EXERCISE OBJECTIVE
After locating "U2 pin IB: U1/P1.7 -> FWD", return its line and all lines that follow through the end of the listing below, exactly; leave out pictures.

___

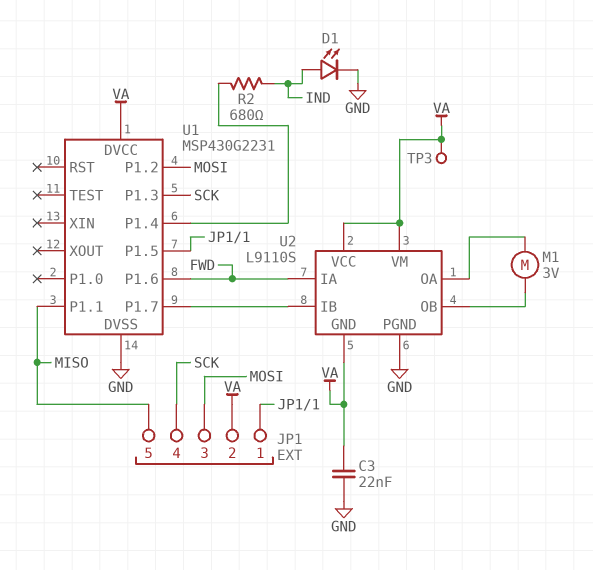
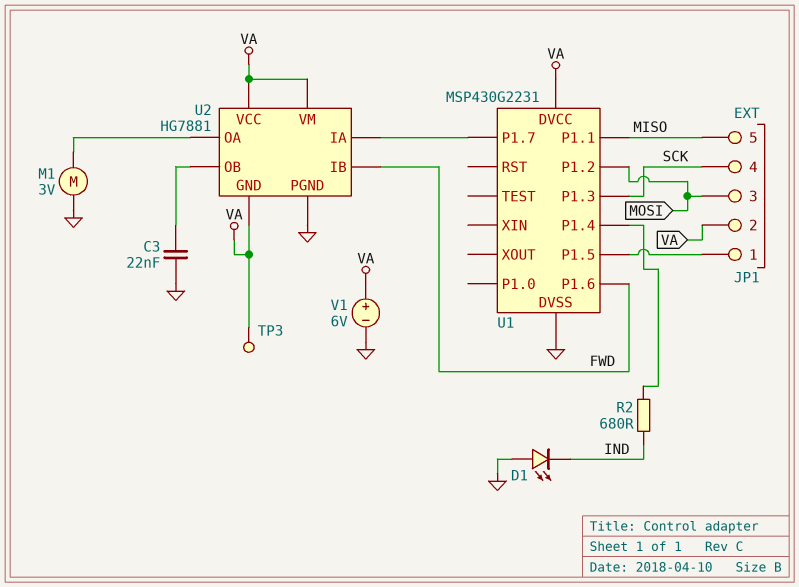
C3: 22nF (GND, VA) -> 22nF (GND, U2/OB)
D1: LED (A IND, K GND) -> LED (A GND, K IND)
M1: motor 3V (U2/OA, U2/OB) -> motor 3V (GND, U2/OA)
U2: L9110S -> HG7881
U2 pin IA: FWD -> U1/P1.7
U2 pin IB: U1/P1.7 -> FWD
V1: none -> 6V (plus VA, minus GND)

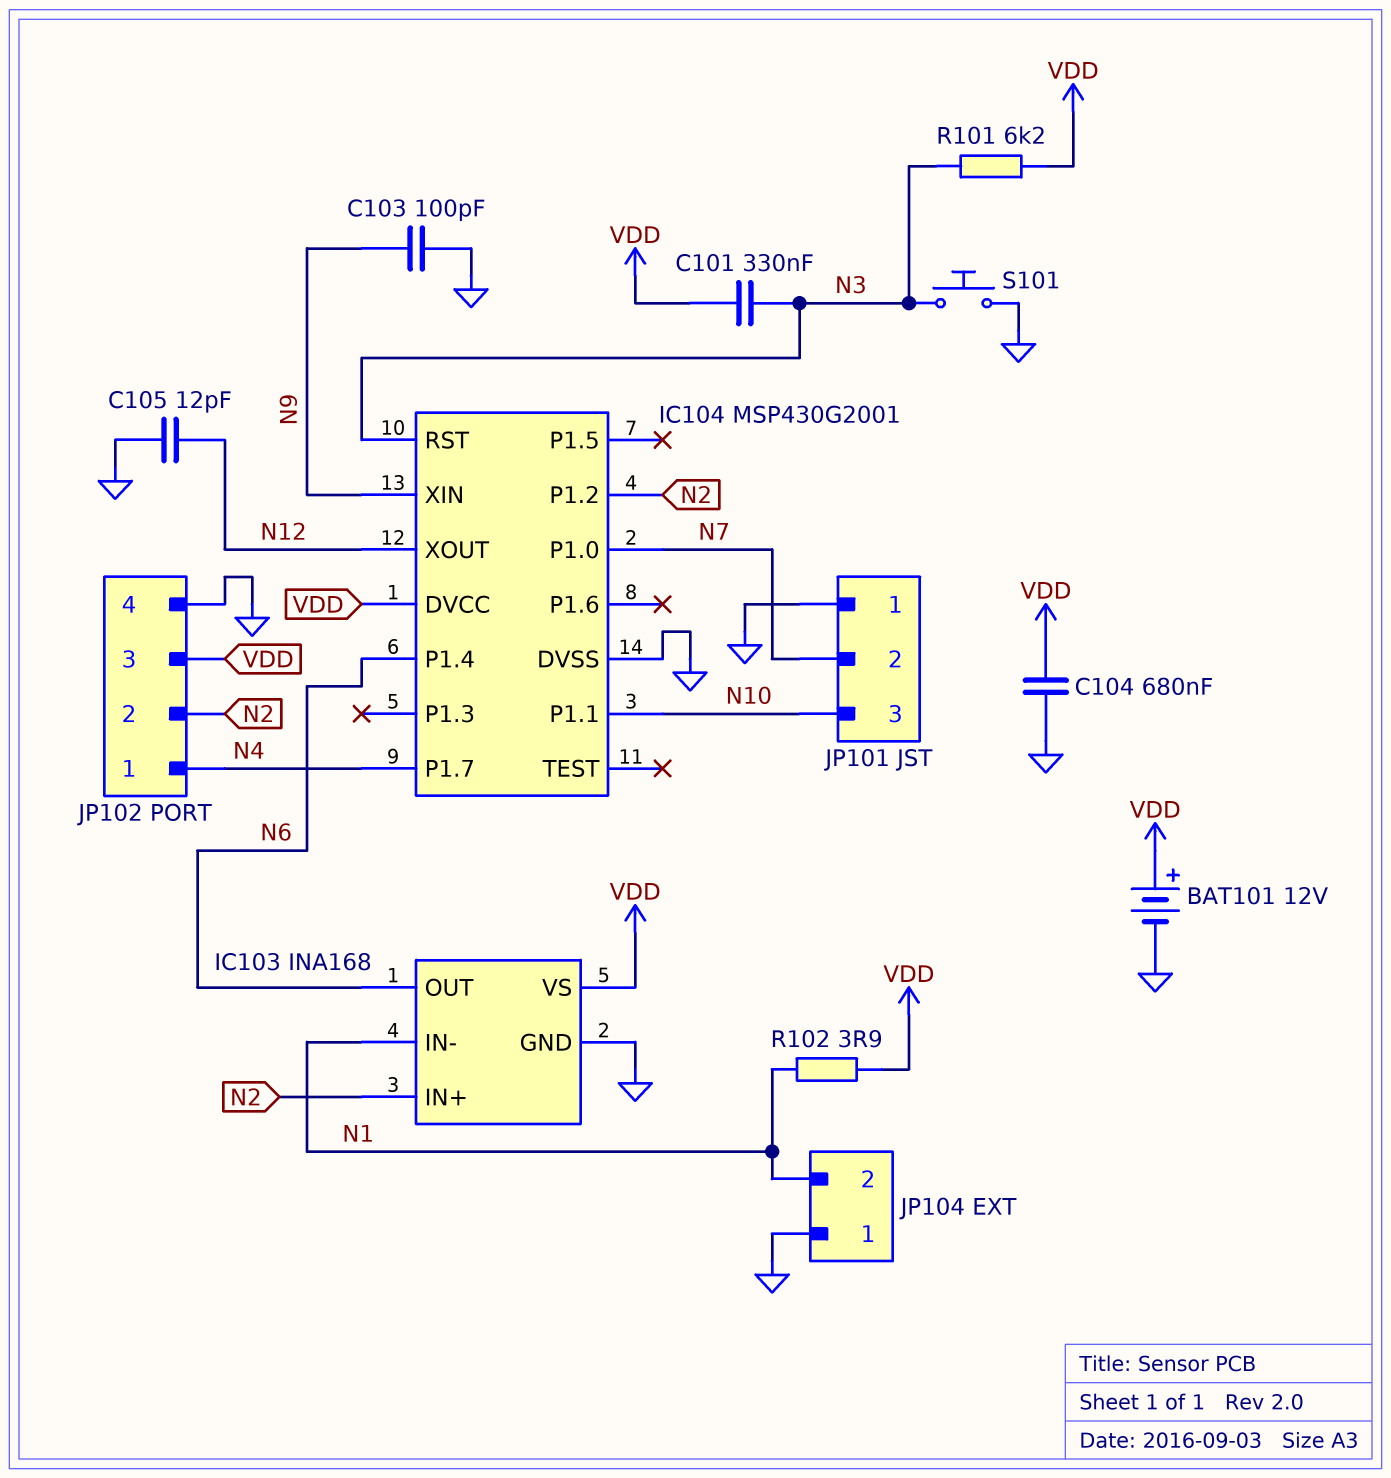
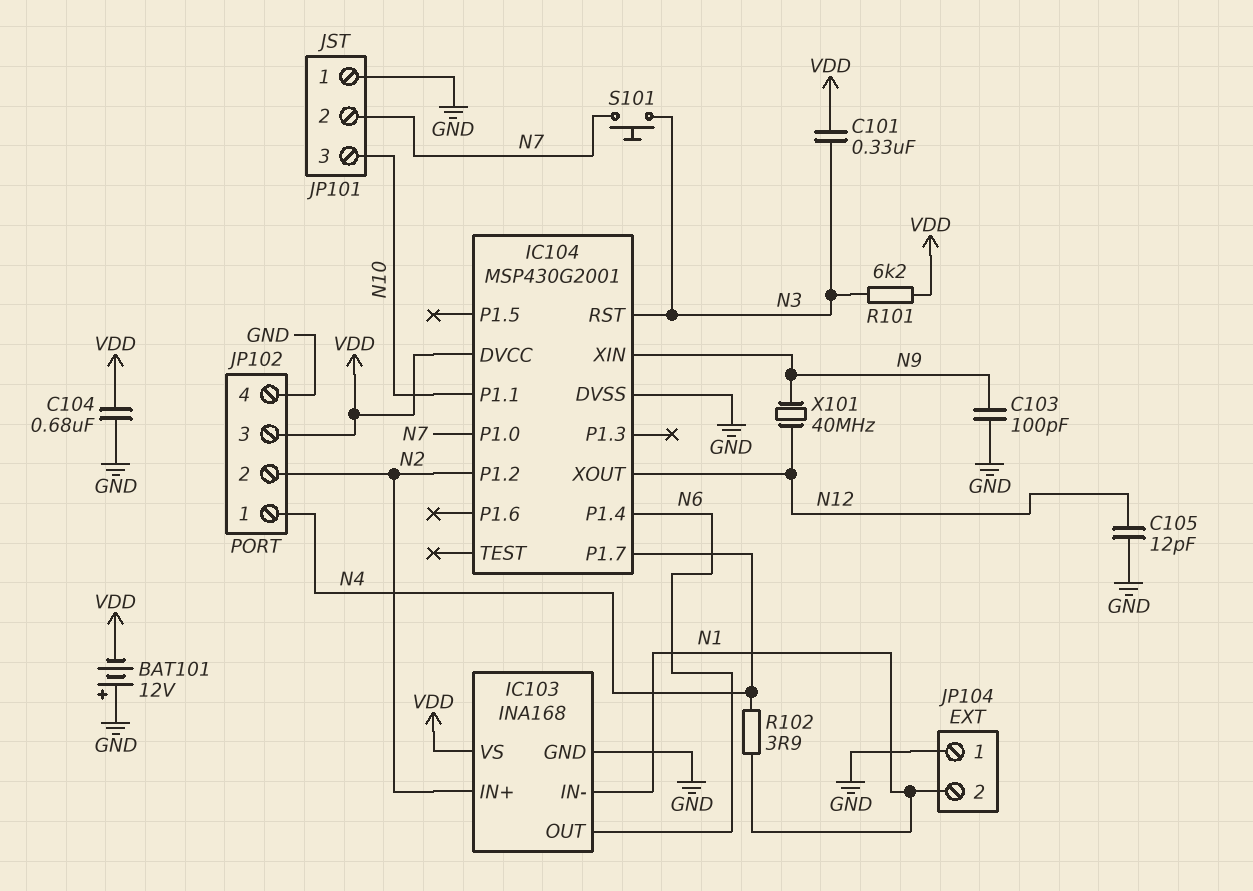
BAT101: 12V (plus VDD, minus GND) -> 12V (plus GND, minus VDD)
R102: 3.9 (N1, VDD) -> 3.9 (N1, N4)
S101: button (GND, N3) -> button (N3, N7)
X101: none -> 40MHz (N9, N12)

___

RESULT OF THIS EXERCISE
U2 pin IB: U1/P1.7 -> FWD
V1: none -> 6V (plus VA, minus GND)

BAT101: 12V (plus VDD, minus GND) -> 12V (plus GND, minus VDD)
R102: 3.9 (N1, VDD) -> 3.9 (N1, N4)
S101: button (GND, N3) -> button (N3, N7)
X101: none -> 40MHz (N9, N12)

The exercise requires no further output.